───── EXERCISE INPUTS

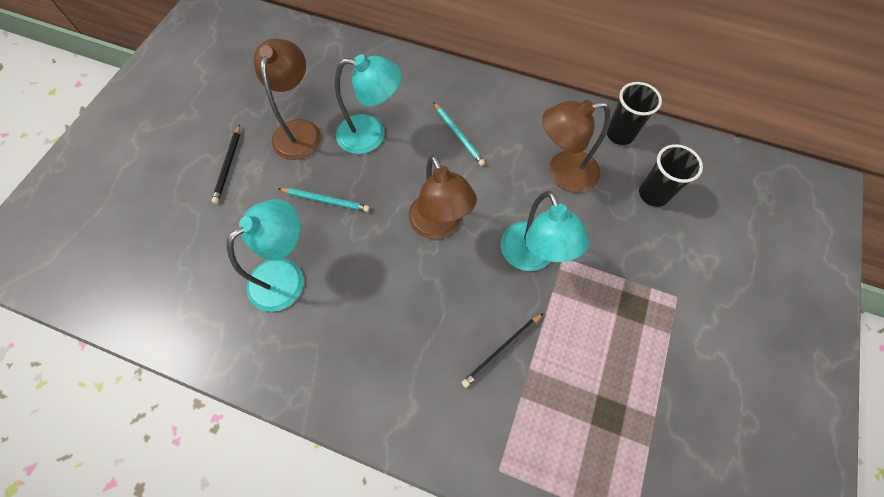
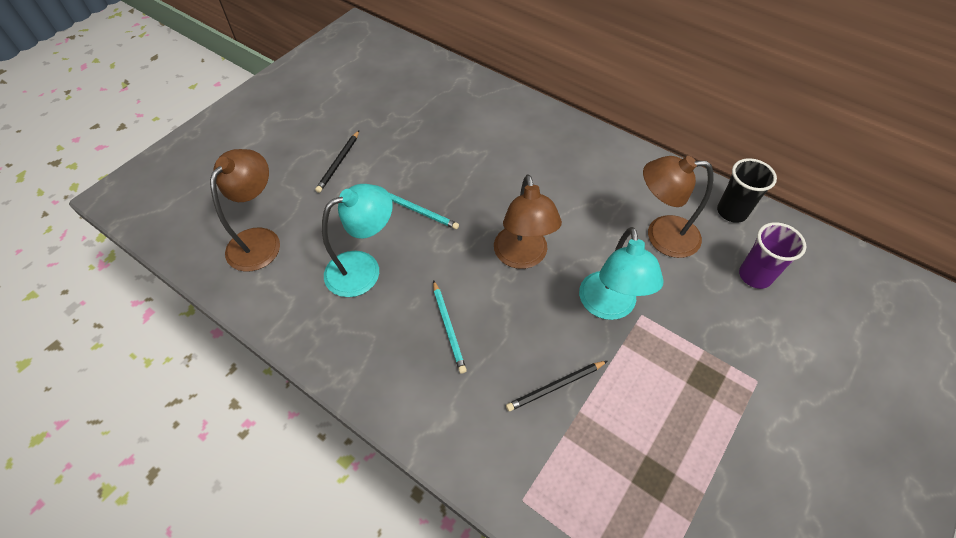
camera: 15 degrees right, 10 degrees down
(299, 130) = (411, 146): brown lamp -> brown lamp (260, 240)
(371, 134) = (478, 163): turquoise lamp -> none
(458, 135) = (563, 180): turquoise pencil -> turquoise pencil (448, 328)
(653, 194) = (754, 276): black cup -> purple cup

──────────

**ABOUT THIS EXERCISE:**
Reply with an exact copy of the lines running from the one containing "(299, 130) = (411, 146): brown" through the end of the entries above, both ends included.

**OUTPUT BELOW:**
(299, 130) = (411, 146): brown lamp -> brown lamp (260, 240)
(371, 134) = (478, 163): turquoise lamp -> none
(458, 135) = (563, 180): turquoise pencil -> turquoise pencil (448, 328)
(653, 194) = (754, 276): black cup -> purple cup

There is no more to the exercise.